> _WHAT IS NEEDED_
Lines with the word "shifted" in them are the ones to copy from the records.

[Scene comparison data]
***
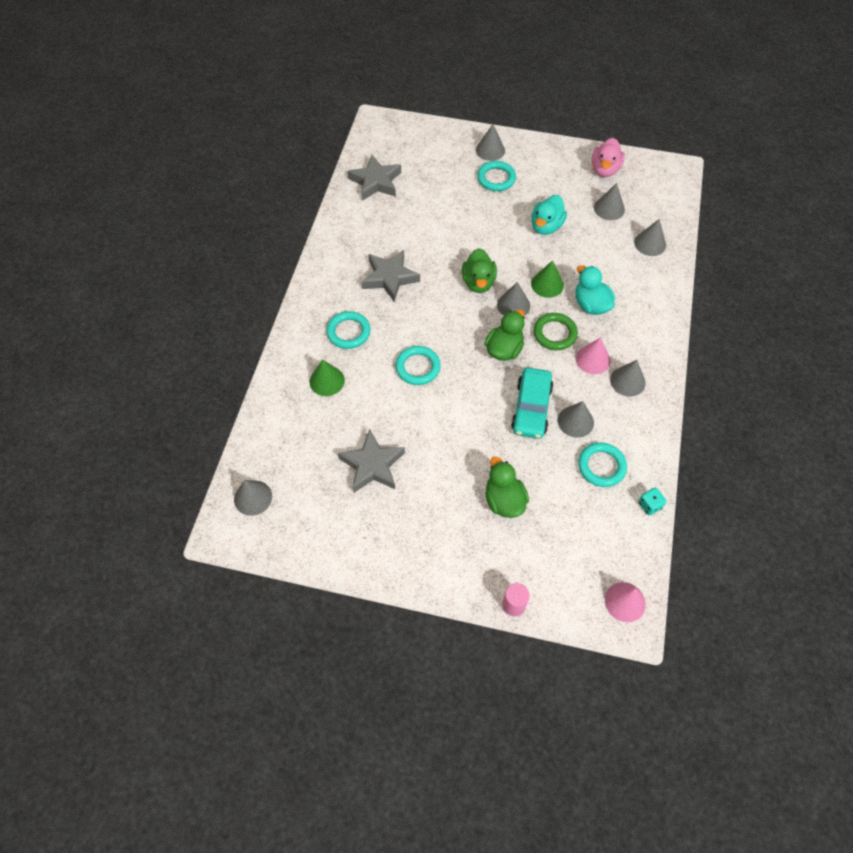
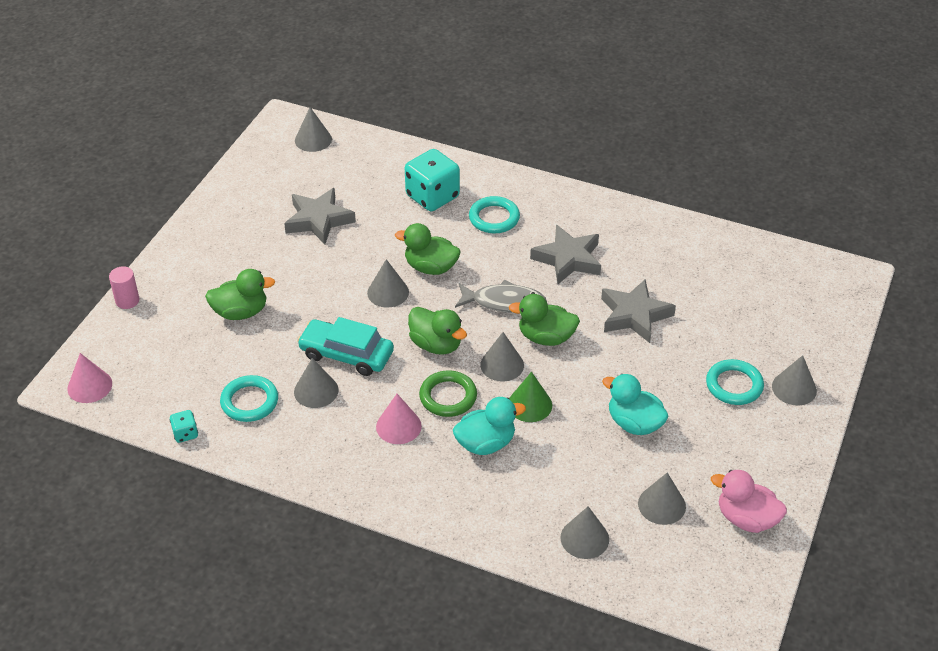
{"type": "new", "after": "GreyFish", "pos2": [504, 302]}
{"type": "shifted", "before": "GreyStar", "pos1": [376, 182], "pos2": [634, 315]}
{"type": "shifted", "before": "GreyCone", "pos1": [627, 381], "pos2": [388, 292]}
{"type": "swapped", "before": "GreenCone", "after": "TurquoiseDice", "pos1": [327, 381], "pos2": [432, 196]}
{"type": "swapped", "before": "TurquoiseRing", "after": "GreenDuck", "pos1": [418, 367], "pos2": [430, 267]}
***
> _ANSWER TO THIS PROBLEM_
{"type": "shifted", "before": "GreyStar", "pos1": [376, 182], "pos2": [634, 315]}
{"type": "shifted", "before": "GreyCone", "pos1": [627, 381], "pos2": [388, 292]}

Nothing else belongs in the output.